INSTRUCTIONS FOR THE TASK: In the material below, find the line containing "The tape/yellow (2nd" and the line containing "The book/green (4th", then reproduce exactly both of them and every line between, and nothing else.

STORED DATA:

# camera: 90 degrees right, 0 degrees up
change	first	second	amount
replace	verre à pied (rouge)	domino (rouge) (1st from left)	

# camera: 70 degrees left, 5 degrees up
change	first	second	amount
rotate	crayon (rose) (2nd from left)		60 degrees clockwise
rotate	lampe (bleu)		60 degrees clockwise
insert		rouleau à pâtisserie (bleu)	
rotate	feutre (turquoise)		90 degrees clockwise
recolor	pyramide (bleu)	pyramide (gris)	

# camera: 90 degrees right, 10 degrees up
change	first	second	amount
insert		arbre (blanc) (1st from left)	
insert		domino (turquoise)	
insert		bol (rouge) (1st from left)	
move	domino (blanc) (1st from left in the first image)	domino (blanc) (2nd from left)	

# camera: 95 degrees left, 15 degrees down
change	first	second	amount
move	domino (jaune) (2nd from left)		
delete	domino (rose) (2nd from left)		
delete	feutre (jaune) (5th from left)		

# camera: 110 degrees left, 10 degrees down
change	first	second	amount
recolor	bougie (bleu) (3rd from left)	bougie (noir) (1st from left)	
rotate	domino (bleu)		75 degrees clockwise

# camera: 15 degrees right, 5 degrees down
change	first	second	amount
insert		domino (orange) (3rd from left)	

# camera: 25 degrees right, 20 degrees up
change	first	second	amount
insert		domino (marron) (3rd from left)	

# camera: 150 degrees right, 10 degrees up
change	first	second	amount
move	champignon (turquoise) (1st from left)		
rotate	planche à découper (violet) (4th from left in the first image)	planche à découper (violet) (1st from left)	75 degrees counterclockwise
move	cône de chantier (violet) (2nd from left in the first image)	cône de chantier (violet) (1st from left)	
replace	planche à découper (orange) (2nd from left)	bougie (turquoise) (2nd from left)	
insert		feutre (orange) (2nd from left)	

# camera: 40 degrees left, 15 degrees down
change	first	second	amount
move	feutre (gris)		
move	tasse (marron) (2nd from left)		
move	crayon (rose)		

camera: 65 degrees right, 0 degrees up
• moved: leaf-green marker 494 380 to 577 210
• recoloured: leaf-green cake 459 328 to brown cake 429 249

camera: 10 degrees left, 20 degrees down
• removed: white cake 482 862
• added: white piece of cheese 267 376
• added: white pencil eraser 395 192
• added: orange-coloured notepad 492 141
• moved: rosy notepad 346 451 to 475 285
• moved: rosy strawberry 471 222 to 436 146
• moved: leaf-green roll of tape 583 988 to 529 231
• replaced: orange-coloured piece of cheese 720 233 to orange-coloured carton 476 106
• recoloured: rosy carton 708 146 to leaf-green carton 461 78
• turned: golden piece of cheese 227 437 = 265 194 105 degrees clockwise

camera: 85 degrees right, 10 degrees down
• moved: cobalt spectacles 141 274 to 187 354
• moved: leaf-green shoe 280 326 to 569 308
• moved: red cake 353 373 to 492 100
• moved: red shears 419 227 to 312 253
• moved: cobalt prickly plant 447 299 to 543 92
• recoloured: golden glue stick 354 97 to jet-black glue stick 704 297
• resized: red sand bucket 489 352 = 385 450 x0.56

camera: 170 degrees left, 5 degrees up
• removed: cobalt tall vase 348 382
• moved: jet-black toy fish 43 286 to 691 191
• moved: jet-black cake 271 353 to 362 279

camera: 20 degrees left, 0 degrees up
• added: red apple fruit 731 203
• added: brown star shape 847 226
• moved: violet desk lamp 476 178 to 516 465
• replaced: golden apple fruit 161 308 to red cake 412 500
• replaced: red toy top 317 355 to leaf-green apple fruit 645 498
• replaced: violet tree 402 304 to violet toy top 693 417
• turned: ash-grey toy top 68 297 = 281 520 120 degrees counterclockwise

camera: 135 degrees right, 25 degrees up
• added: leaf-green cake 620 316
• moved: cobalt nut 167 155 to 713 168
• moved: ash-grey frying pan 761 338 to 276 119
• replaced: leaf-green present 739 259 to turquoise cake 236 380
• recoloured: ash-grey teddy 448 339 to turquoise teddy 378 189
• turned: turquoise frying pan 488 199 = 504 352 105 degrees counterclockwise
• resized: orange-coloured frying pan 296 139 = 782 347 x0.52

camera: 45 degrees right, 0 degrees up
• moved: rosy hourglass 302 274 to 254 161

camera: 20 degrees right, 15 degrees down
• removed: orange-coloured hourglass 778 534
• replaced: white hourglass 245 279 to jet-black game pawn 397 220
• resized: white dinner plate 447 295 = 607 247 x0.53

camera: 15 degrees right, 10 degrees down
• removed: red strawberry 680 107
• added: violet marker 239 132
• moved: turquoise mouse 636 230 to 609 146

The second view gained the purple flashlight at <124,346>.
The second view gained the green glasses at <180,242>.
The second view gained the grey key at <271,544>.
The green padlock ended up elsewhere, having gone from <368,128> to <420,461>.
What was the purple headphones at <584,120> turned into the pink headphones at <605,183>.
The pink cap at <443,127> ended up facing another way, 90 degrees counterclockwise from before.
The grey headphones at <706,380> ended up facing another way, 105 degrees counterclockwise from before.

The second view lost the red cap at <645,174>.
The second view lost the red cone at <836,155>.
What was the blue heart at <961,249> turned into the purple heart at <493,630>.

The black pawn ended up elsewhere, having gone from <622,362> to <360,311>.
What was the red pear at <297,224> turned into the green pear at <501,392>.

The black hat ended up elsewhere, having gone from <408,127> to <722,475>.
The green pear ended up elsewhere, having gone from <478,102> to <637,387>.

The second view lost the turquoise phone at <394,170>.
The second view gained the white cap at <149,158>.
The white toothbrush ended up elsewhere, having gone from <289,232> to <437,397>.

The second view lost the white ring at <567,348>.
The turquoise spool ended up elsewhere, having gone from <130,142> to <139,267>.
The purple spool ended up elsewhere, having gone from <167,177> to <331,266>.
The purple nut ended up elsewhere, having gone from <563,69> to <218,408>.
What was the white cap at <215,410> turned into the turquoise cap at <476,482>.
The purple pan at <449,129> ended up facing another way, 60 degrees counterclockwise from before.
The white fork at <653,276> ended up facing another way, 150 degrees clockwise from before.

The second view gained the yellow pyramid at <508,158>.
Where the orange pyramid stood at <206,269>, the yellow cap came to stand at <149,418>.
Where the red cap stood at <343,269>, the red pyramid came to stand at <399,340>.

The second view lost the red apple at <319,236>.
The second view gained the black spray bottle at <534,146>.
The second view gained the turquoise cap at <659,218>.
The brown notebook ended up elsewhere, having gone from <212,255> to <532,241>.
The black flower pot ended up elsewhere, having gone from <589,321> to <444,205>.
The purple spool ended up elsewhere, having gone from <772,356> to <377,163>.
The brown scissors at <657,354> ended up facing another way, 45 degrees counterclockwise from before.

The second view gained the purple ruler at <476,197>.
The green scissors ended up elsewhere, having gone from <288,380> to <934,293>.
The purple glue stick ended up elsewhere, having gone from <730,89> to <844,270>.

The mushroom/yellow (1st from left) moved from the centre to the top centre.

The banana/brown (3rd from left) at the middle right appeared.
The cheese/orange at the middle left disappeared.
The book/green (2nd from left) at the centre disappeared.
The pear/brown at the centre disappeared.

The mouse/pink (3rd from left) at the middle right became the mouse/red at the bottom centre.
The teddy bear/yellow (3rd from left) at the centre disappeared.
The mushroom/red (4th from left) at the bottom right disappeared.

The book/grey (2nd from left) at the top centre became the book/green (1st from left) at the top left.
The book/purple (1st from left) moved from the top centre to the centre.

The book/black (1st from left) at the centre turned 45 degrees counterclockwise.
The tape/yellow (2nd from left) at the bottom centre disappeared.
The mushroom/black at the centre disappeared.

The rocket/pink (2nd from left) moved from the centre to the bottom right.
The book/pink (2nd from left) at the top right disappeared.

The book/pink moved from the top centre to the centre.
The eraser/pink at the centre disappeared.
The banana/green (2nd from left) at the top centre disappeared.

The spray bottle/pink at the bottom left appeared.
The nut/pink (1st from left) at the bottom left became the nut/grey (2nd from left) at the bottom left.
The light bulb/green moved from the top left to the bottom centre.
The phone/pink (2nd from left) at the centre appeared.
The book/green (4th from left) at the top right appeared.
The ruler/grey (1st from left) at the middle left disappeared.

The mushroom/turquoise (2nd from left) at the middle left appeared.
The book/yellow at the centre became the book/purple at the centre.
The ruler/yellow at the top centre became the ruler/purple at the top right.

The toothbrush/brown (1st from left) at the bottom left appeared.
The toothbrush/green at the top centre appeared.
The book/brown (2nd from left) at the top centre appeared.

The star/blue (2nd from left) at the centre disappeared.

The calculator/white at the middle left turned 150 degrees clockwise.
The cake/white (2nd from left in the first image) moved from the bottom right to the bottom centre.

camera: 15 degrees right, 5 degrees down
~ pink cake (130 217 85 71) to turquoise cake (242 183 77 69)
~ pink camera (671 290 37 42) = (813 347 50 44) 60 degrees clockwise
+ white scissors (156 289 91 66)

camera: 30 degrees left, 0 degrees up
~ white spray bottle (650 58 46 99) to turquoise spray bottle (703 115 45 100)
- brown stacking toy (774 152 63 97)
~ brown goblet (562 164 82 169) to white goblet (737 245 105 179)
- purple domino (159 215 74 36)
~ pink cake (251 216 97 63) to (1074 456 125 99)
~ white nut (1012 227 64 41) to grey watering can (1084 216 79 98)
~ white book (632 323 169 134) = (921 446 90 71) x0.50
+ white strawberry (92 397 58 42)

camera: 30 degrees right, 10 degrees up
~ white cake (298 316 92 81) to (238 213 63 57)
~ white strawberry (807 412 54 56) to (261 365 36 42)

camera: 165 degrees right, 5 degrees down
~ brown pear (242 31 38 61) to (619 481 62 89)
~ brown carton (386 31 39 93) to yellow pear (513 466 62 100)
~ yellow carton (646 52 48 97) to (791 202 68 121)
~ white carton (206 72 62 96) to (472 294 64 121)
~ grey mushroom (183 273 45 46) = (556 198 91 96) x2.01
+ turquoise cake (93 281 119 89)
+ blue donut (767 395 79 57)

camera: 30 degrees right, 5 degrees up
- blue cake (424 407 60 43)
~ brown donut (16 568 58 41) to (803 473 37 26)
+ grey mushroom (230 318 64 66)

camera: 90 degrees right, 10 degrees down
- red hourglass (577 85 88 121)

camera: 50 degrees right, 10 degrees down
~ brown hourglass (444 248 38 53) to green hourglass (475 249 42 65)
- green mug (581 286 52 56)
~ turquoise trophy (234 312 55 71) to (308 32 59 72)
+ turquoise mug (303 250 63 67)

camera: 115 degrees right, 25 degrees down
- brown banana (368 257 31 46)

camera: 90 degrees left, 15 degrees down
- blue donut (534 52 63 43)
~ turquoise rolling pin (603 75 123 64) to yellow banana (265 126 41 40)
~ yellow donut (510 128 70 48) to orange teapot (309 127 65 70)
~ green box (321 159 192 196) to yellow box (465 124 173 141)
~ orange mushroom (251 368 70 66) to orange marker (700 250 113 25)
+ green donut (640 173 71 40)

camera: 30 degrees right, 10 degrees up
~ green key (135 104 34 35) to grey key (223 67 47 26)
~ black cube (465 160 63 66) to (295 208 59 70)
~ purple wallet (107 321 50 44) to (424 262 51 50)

FINAL ANSWER:
The tape/yellow (2nd from left) at the bottom centre disappeared.
The mushroom/black at the centre disappeared.

The rocket/pink (2nd from left) moved from the centre to the bottom right.
The book/pink (2nd from left) at the top right disappeared.

The book/pink moved from the top centre to the centre.
The eraser/pink at the centre disappeared.
The banana/green (2nd from left) at the top centre disappeared.

The spray bottle/pink at the bottom left appeared.
The nut/pink (1st from left) at the bottom left became the nut/grey (2nd from left) at the bottom left.
The light bulb/green moved from the top left to the bottom centre.
The phone/pink (2nd from left) at the centre appeared.
The book/green (4th from left) at the top right appeared.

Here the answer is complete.